[Stored records]
※

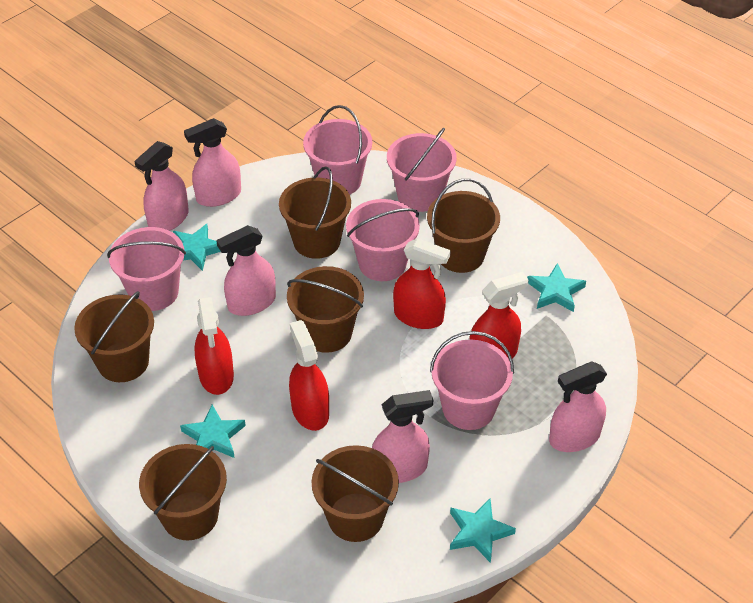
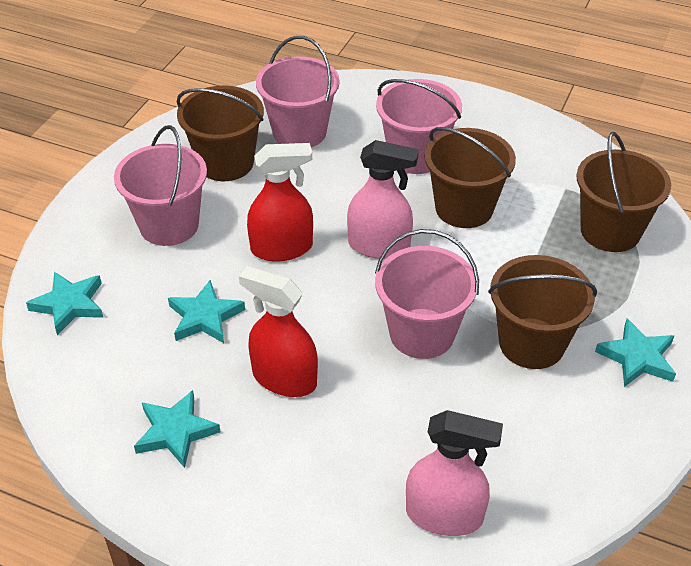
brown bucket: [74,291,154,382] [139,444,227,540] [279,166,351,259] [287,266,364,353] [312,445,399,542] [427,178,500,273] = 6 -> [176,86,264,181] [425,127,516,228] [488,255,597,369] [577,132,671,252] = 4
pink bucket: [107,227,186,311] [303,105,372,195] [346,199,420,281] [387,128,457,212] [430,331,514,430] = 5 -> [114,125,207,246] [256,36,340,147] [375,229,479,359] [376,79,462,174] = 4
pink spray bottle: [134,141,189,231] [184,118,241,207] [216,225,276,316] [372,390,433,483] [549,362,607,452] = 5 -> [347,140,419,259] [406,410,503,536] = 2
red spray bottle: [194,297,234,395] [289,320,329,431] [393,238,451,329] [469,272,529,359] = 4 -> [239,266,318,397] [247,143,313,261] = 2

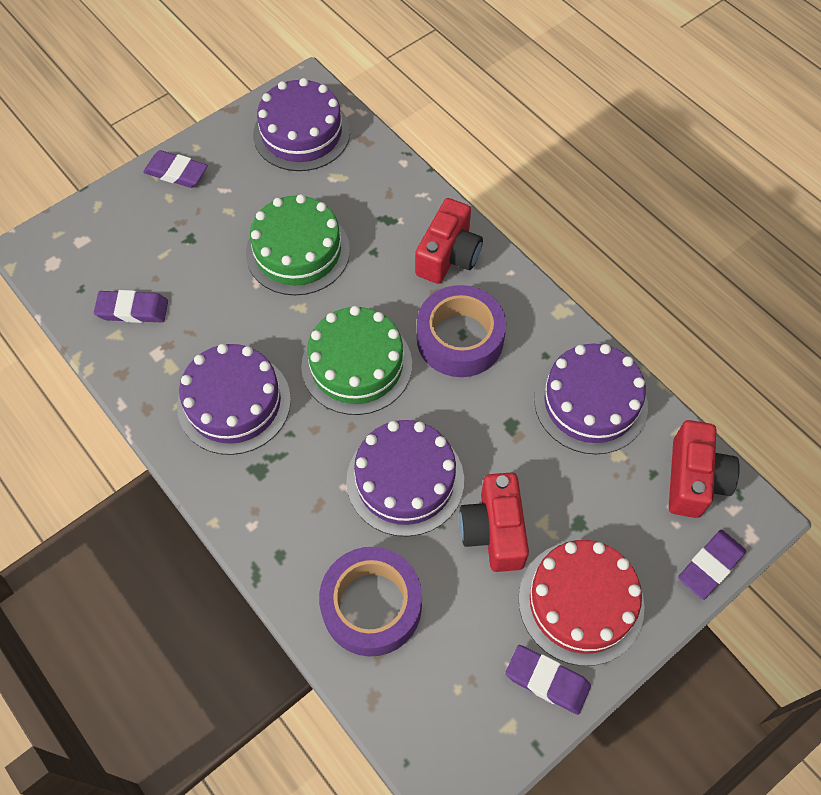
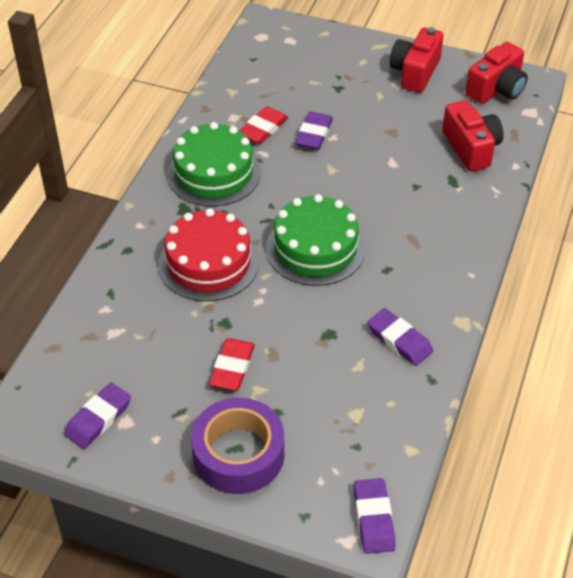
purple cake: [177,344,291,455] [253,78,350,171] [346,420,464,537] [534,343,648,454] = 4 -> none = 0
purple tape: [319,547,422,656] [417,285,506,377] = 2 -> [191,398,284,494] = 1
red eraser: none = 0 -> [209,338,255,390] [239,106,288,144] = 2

※

» **TASK ITEM**
Produce an exact copy of the lines from the one containing "purple cake: [177,344,291,455]" through the final line of the data, both ends included, and only those.

» **FINISHED EXERCISE**
purple cake: [177,344,291,455] [253,78,350,171] [346,420,464,537] [534,343,648,454] = 4 -> none = 0
purple tape: [319,547,422,656] [417,285,506,377] = 2 -> [191,398,284,494] = 1
red eraser: none = 0 -> [209,338,255,390] [239,106,288,144] = 2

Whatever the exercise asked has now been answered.